Work instruction> Every entry that follows should be output exactly, and every image in it left out.

Scene image comparisons:
========================================================================
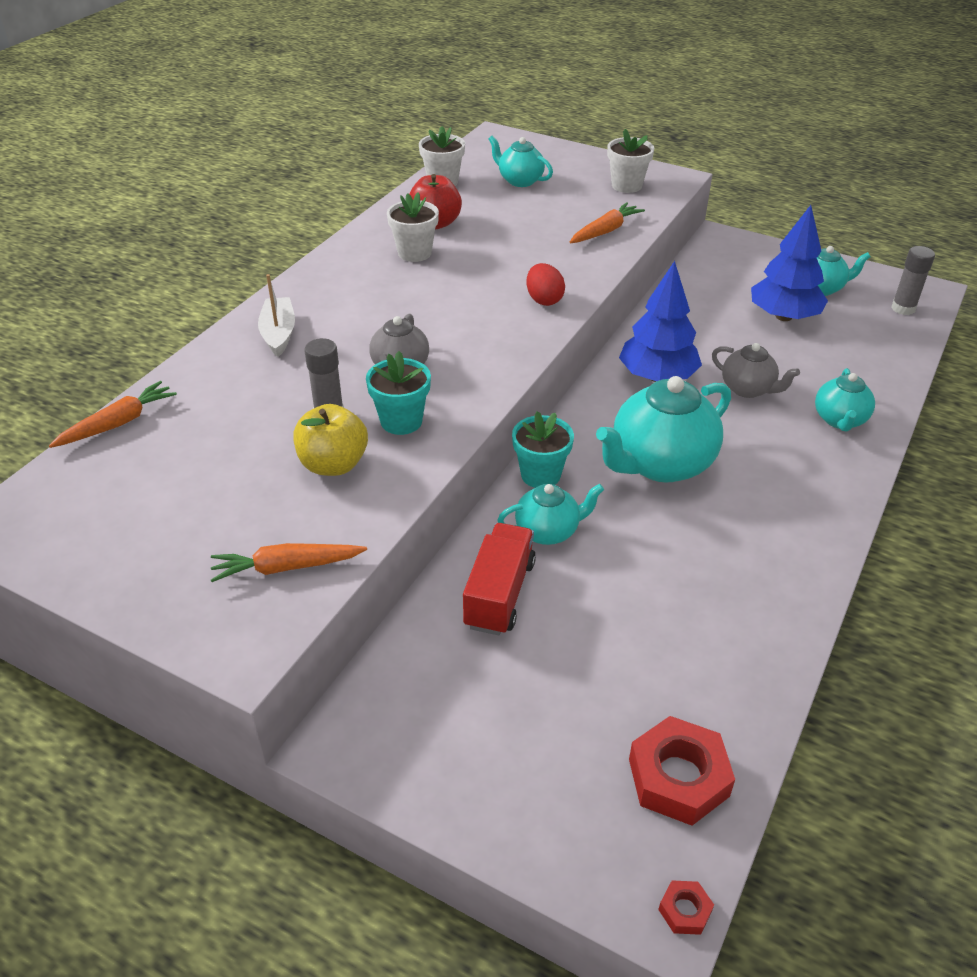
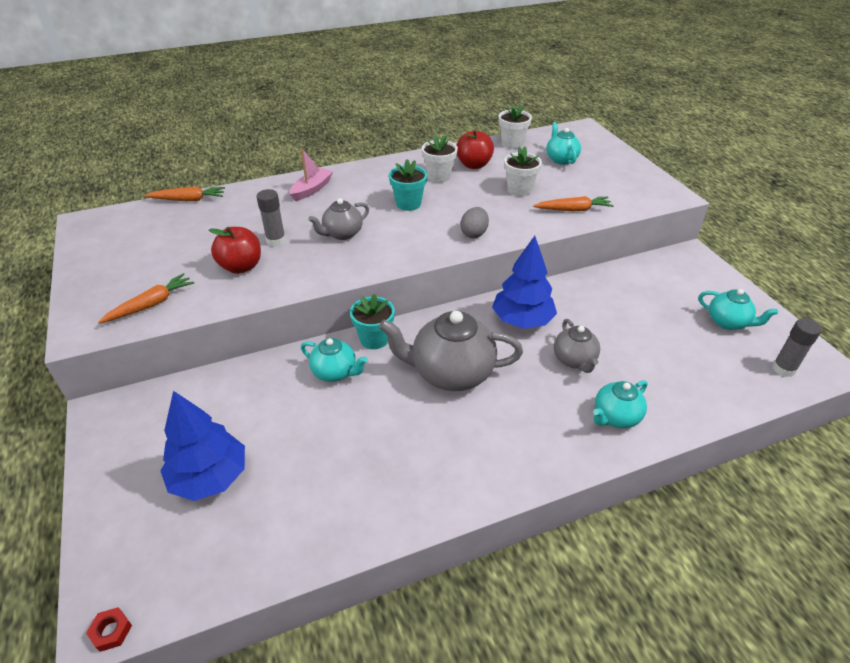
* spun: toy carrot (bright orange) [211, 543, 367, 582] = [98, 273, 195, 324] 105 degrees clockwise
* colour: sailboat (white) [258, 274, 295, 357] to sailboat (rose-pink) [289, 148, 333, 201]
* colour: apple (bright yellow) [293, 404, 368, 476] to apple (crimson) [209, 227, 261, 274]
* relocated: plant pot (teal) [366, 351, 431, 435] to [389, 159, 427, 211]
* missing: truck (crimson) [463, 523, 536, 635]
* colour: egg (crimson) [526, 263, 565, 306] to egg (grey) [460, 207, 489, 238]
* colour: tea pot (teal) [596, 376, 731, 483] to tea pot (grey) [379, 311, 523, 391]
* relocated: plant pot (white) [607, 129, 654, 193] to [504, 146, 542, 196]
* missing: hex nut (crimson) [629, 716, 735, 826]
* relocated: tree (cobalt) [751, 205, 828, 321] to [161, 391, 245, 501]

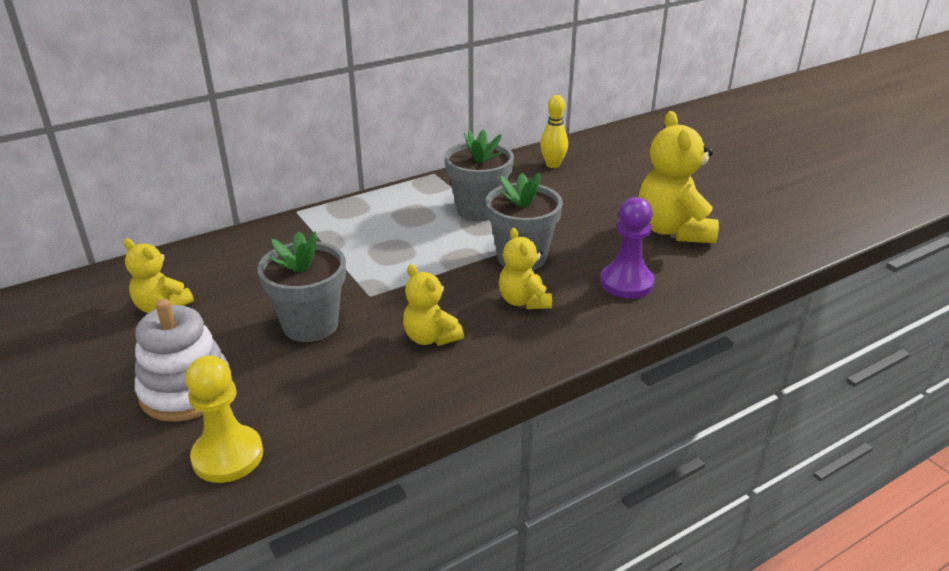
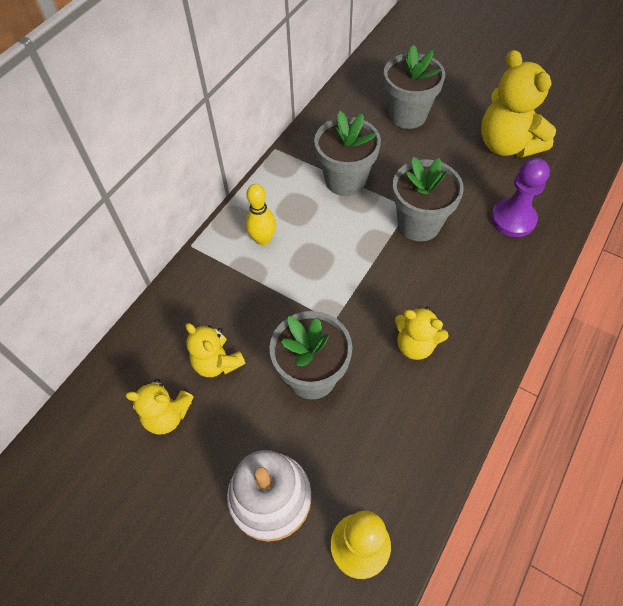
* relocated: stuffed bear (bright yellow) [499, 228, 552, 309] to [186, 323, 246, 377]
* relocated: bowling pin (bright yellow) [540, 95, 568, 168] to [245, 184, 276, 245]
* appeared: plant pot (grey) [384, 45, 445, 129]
========================================================================
Result of the exercise>
* spun: toy carrot (bright orange) [211, 543, 367, 582] = [98, 273, 195, 324] 105 degrees clockwise
* colour: sailboat (white) [258, 274, 295, 357] to sailboat (rose-pink) [289, 148, 333, 201]
* colour: apple (bright yellow) [293, 404, 368, 476] to apple (crimson) [209, 227, 261, 274]
* relocated: plant pot (teal) [366, 351, 431, 435] to [389, 159, 427, 211]
* missing: truck (crimson) [463, 523, 536, 635]
* colour: egg (crimson) [526, 263, 565, 306] to egg (grey) [460, 207, 489, 238]
* colour: tea pot (teal) [596, 376, 731, 483] to tea pot (grey) [379, 311, 523, 391]
* relocated: plant pot (white) [607, 129, 654, 193] to [504, 146, 542, 196]
* missing: hex nut (crimson) [629, 716, 735, 826]
* relocated: tree (cobalt) [751, 205, 828, 321] to [161, 391, 245, 501]

* relocated: stuffed bear (bright yellow) [499, 228, 552, 309] to [186, 323, 246, 377]
* relocated: bowling pin (bright yellow) [540, 95, 568, 168] to [245, 184, 276, 245]
* appeared: plant pot (grey) [384, 45, 445, 129]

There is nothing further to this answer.